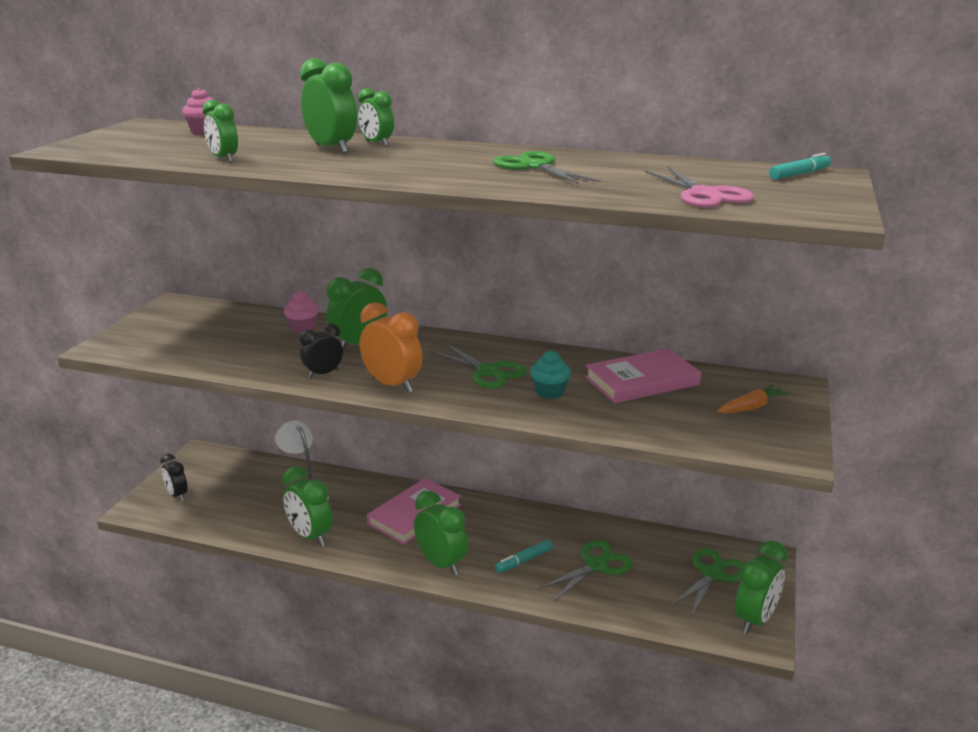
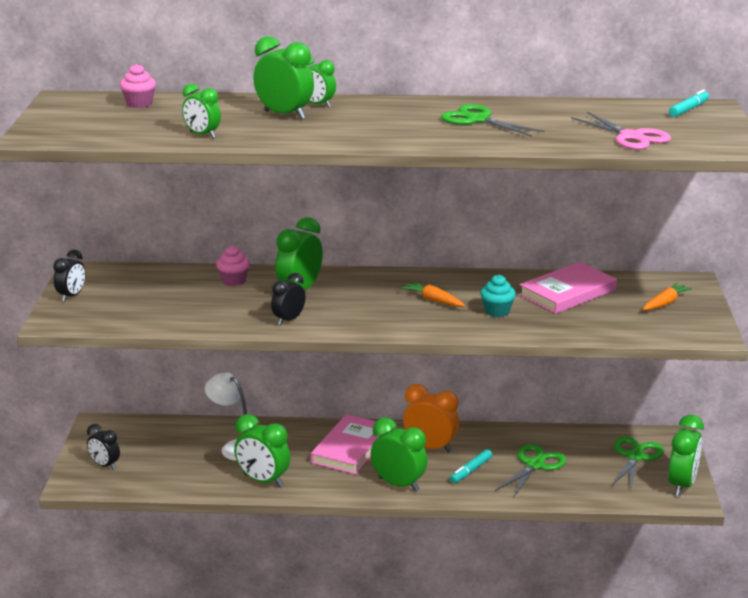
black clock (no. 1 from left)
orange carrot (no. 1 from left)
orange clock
----
Go line by line through the material above and return each one that includes "orange".

orange carrot (no. 1 from left)
orange clock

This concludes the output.